• **Work instruction**
These entries must be printed again exactly as they are.

⟨

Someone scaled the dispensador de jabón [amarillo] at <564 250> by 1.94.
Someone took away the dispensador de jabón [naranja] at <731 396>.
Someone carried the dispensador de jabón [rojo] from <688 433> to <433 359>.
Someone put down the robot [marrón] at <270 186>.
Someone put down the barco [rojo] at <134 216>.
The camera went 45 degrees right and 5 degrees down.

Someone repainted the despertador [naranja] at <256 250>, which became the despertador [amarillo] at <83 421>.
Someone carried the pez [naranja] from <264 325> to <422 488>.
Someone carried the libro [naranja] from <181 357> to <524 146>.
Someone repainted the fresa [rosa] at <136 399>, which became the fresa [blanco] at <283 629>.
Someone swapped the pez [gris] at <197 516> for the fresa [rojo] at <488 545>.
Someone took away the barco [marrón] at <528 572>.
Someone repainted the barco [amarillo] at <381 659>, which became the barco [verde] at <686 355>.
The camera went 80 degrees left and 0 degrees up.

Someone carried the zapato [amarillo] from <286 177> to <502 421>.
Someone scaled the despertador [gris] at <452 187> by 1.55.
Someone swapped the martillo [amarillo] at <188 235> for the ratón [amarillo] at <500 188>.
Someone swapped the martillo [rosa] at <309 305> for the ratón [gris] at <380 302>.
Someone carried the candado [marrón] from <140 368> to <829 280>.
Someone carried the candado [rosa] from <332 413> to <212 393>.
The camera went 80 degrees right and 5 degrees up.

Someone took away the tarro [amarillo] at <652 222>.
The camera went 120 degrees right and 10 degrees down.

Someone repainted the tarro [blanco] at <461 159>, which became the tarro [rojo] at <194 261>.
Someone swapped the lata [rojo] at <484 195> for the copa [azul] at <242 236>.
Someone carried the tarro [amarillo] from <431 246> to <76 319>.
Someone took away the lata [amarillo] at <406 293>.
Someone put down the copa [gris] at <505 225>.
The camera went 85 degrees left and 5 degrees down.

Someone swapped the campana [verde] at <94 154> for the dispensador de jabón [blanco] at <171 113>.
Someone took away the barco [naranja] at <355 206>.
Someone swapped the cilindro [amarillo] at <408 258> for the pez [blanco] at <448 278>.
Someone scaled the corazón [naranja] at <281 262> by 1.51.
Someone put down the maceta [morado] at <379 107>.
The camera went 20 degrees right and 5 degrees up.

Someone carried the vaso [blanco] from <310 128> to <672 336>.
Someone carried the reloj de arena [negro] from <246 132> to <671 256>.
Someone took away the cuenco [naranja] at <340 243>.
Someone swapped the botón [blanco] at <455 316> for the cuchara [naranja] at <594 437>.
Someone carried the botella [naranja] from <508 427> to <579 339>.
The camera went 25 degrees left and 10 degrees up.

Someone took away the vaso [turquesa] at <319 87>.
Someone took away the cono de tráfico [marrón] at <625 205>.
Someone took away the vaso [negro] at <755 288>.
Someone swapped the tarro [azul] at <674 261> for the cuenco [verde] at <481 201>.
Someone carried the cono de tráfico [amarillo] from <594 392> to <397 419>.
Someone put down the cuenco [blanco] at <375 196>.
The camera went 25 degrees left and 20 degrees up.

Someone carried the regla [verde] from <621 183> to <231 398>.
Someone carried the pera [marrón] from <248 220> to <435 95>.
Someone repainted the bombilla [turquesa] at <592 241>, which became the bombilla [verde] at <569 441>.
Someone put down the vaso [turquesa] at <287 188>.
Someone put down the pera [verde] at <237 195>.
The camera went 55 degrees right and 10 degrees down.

⟩

• **Result of the exercise**
Someone scaled the dispensador de jabón [amarillo] at <564 250> by 1.94.
Someone took away the dispensador de jabón [naranja] at <731 396>.
Someone carried the dispensador de jabón [rojo] from <688 433> to <433 359>.
Someone put down the robot [marrón] at <270 186>.
Someone put down the barco [rojo] at <134 216>.
The camera went 45 degrees right and 5 degrees down.

Someone repainted the despertador [naranja] at <256 250>, which became the despertador [amarillo] at <83 421>.
Someone carried the pez [naranja] from <264 325> to <422 488>.
Someone carried the libro [naranja] from <181 357> to <524 146>.
Someone repainted the fresa [rosa] at <136 399>, which became the fresa [blanco] at <283 629>.
Someone swapped the pez [gris] at <197 516> for the fresa [rojo] at <488 545>.
Someone took away the barco [marrón] at <528 572>.
Someone repainted the barco [amarillo] at <381 659>, which became the barco [verde] at <686 355>.
The camera went 80 degrees left and 0 degrees up.

Someone carried the zapato [amarillo] from <286 177> to <502 421>.
Someone scaled the despertador [gris] at <452 187> by 1.55.
Someone swapped the martillo [amarillo] at <188 235> for the ratón [amarillo] at <500 188>.
Someone swapped the martillo [rosa] at <309 305> for the ratón [gris] at <380 302>.
Someone carried the candado [marrón] from <140 368> to <829 280>.
Someone carried the candado [rosa] from <332 413> to <212 393>.
The camera went 80 degrees right and 5 degrees up.

Someone took away the tarro [amarillo] at <652 222>.
The camera went 120 degrees right and 10 degrees down.

Someone repainted the tarro [blanco] at <461 159>, which became the tarro [rojo] at <194 261>.
Someone swapped the lata [rojo] at <484 195> for the copa [azul] at <242 236>.
Someone carried the tarro [amarillo] from <431 246> to <76 319>.
Someone took away the lata [amarillo] at <406 293>.
Someone put down the copa [gris] at <505 225>.
The camera went 85 degrees left and 5 degrees down.

Someone swapped the campana [verde] at <94 154> for the dispensador de jabón [blanco] at <171 113>.
Someone took away the barco [naranja] at <355 206>.
Someone swapped the cilindro [amarillo] at <408 258> for the pez [blanco] at <448 278>.
Someone scaled the corazón [naranja] at <281 262> by 1.51.
Someone put down the maceta [morado] at <379 107>.
The camera went 20 degrees right and 5 degrees up.

Someone carried the vaso [blanco] from <310 128> to <672 336>.
Someone carried the reloj de arena [negro] from <246 132> to <671 256>.
Someone took away the cuenco [naranja] at <340 243>.
Someone swapped the botón [blanco] at <455 316> for the cuchara [naranja] at <594 437>.
Someone carried the botella [naranja] from <508 427> to <579 339>.
The camera went 25 degrees left and 10 degrees up.

Someone took away the vaso [turquesa] at <319 87>.
Someone took away the cono de tráfico [marrón] at <625 205>.
Someone took away the vaso [negro] at <755 288>.
Someone swapped the tarro [azul] at <674 261> for the cuenco [verde] at <481 201>.
Someone carried the cono de tráfico [amarillo] from <594 392> to <397 419>.
Someone put down the cuenco [blanco] at <375 196>.
The camera went 25 degrees left and 20 degrees up.

Someone carried the regla [verde] from <621 183> to <231 398>.
Someone carried the pera [marrón] from <248 220> to <435 95>.
Someone repainted the bombilla [turquesa] at <592 241>, which became the bombilla [verde] at <569 441>.
Someone put down the vaso [turquesa] at <287 188>.
Someone put down the pera [verde] at <237 195>.
The camera went 55 degrees right and 10 degrees down.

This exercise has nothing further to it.